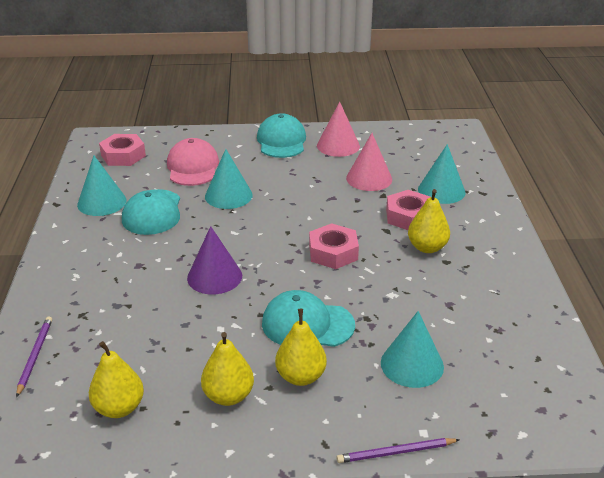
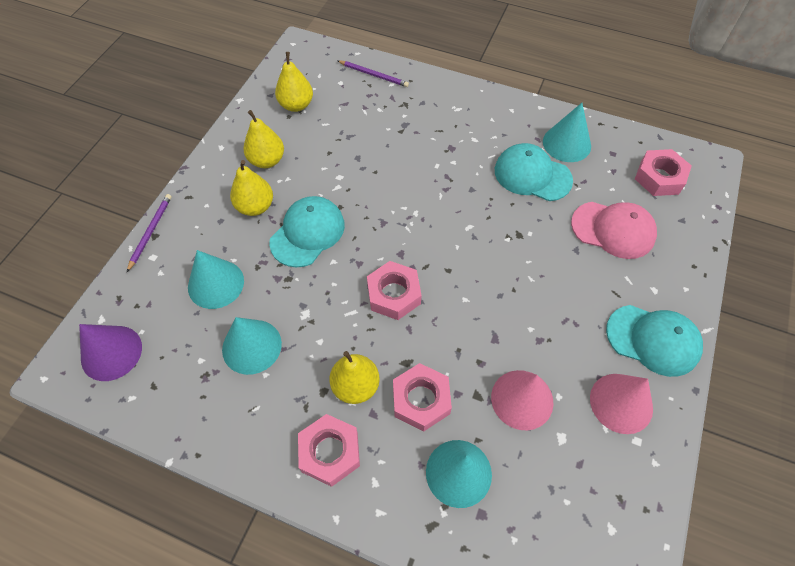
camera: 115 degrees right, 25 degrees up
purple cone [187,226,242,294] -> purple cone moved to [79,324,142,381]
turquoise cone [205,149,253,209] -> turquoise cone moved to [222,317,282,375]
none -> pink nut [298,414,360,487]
* * *
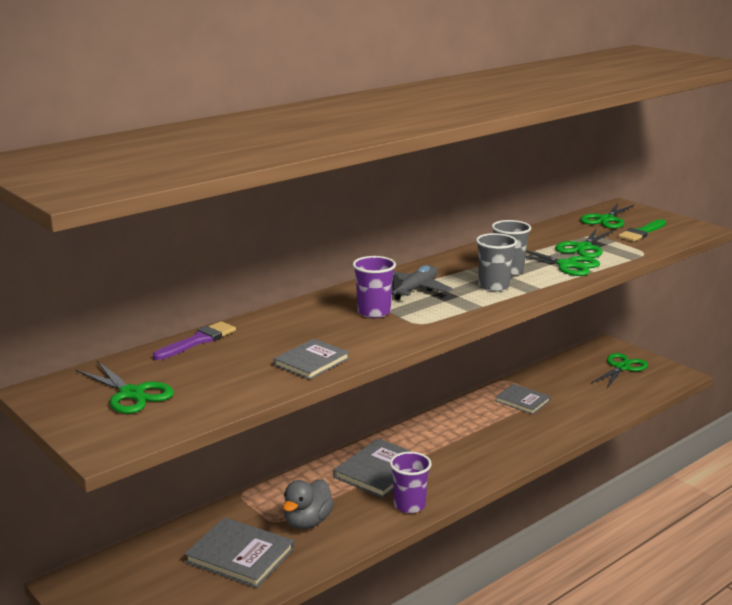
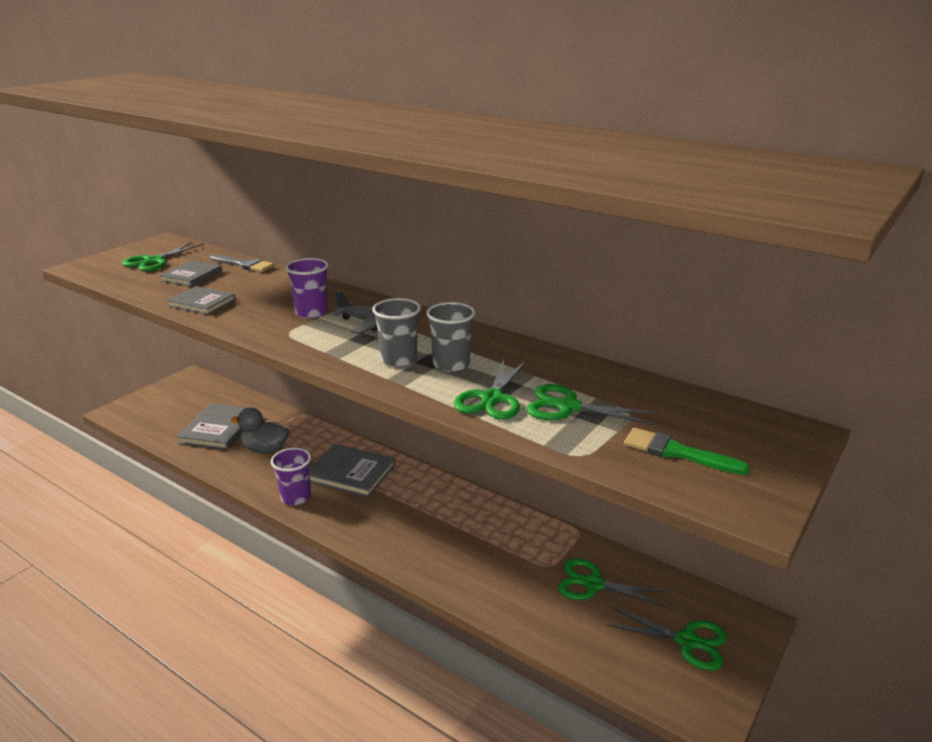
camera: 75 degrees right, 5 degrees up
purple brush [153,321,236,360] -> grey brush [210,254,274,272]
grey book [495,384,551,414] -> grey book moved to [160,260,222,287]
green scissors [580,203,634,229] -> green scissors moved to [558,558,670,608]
* * *
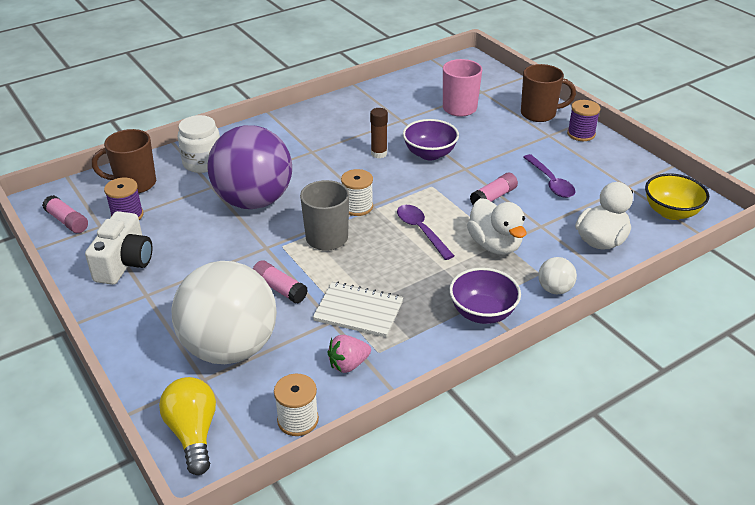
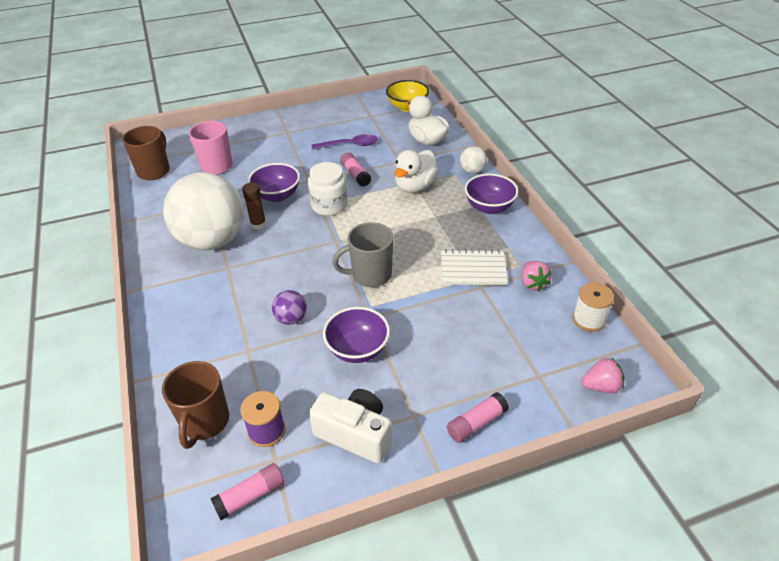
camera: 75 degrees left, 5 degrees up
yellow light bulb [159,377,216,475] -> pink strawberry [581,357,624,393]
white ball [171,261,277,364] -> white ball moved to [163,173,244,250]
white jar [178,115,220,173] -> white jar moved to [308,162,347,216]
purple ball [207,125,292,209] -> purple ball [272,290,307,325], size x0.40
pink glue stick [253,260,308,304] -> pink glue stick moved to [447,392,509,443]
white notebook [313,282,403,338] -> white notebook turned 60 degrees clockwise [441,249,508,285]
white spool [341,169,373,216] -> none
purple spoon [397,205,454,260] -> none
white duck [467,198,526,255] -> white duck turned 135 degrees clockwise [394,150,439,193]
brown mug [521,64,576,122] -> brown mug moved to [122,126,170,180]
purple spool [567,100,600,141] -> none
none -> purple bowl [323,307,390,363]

> **INSTRUCTIONS FOR THE TASK**
Which lines run from the one holding "purple spoon [397,205,454,260] -> none" through the one holding "purple spool [567,100,600,141] -> none" in the records above? Repeat them exactly, both included, and nothing more.

> **YOUR SOLUTION**
purple spoon [397,205,454,260] -> none
white duck [467,198,526,255] -> white duck turned 135 degrees clockwise [394,150,439,193]
brown mug [521,64,576,122] -> brown mug moved to [122,126,170,180]
purple spool [567,100,600,141] -> none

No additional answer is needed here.